**TASK STATEMENT:**
Reproduce precisely the lines of the listing below, starting with the line that contains "BAT2: 7.4V (plus" and stopping after the line that contains "R1: 33k (BUF, VCTRL) -> 33k (VCTRL, VOL)"; include nothing else.

**EXERCISE INPUT:**
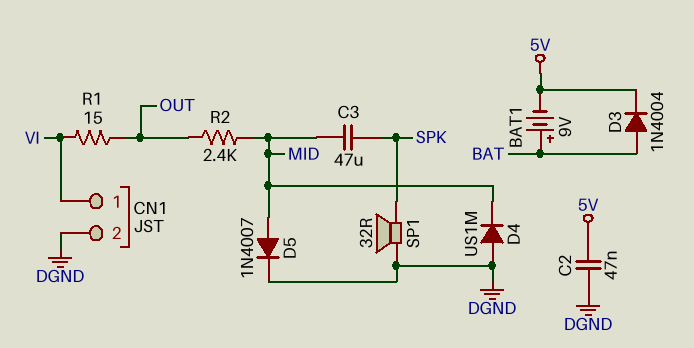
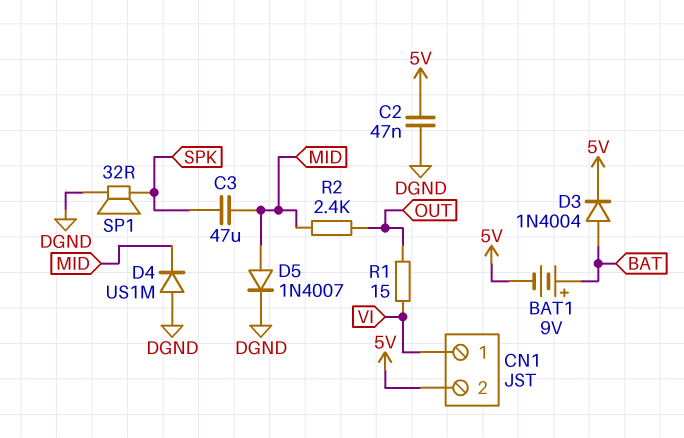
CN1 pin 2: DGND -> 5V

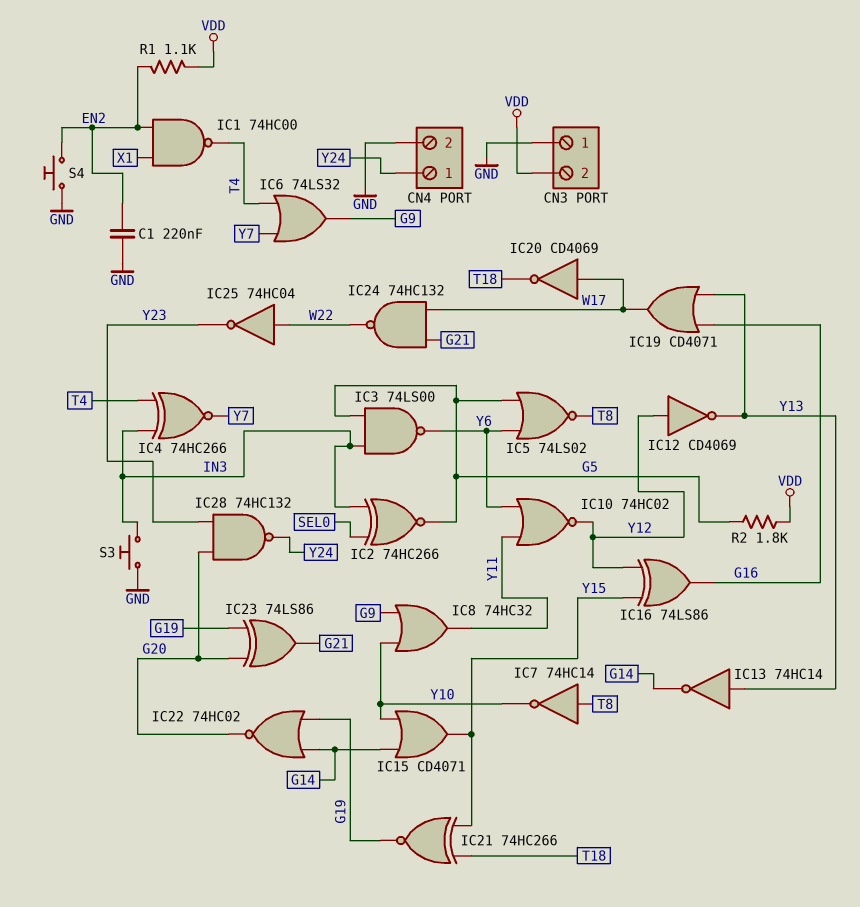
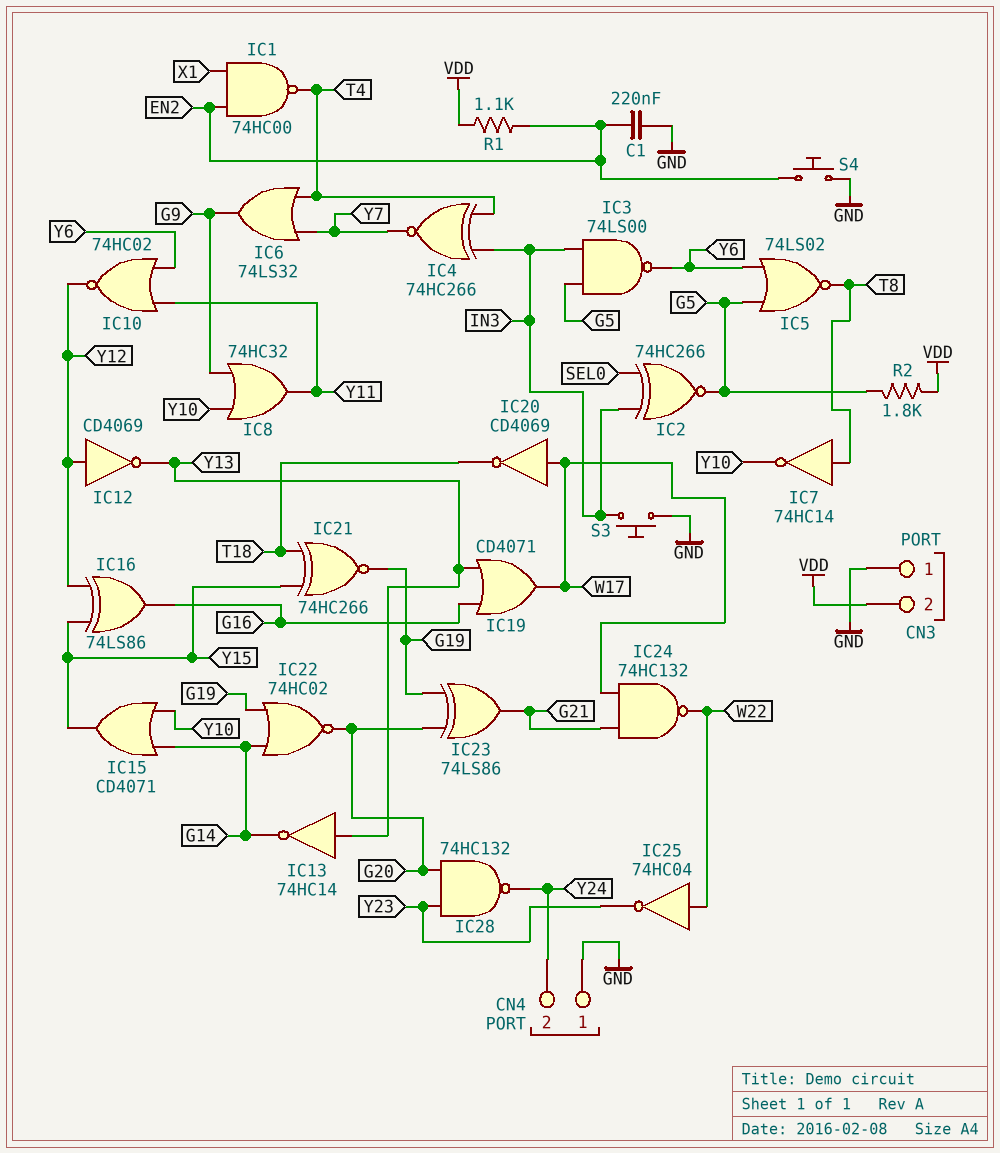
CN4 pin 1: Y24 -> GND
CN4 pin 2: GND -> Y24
==
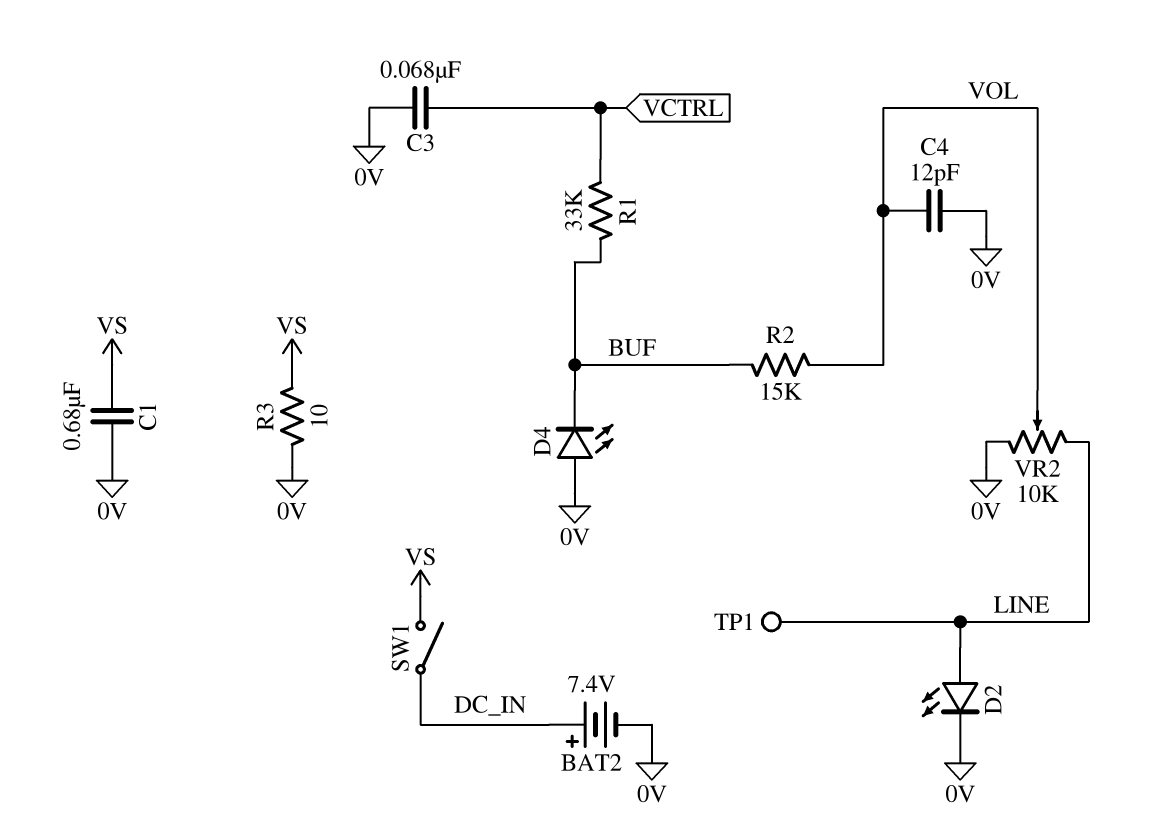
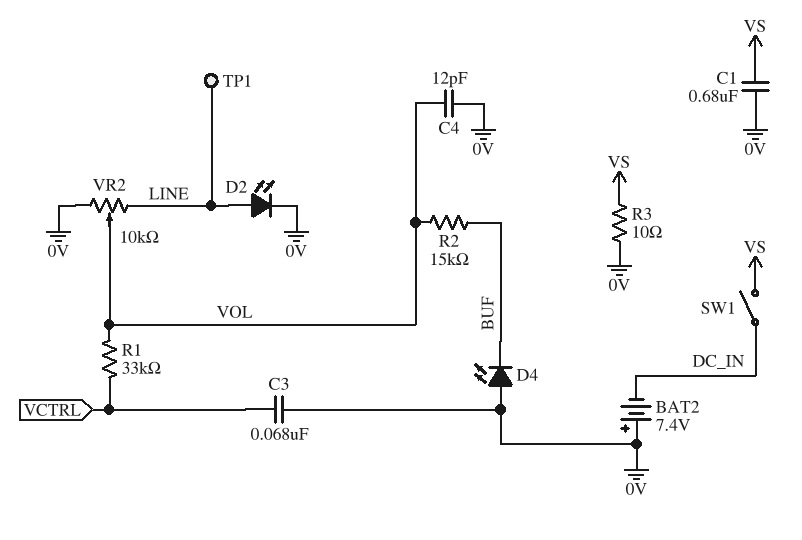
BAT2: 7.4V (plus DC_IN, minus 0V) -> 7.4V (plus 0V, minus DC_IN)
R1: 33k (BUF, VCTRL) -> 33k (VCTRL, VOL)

**SOLUTION BELOW:**
BAT2: 7.4V (plus DC_IN, minus 0V) -> 7.4V (plus 0V, minus DC_IN)
R1: 33k (BUF, VCTRL) -> 33k (VCTRL, VOL)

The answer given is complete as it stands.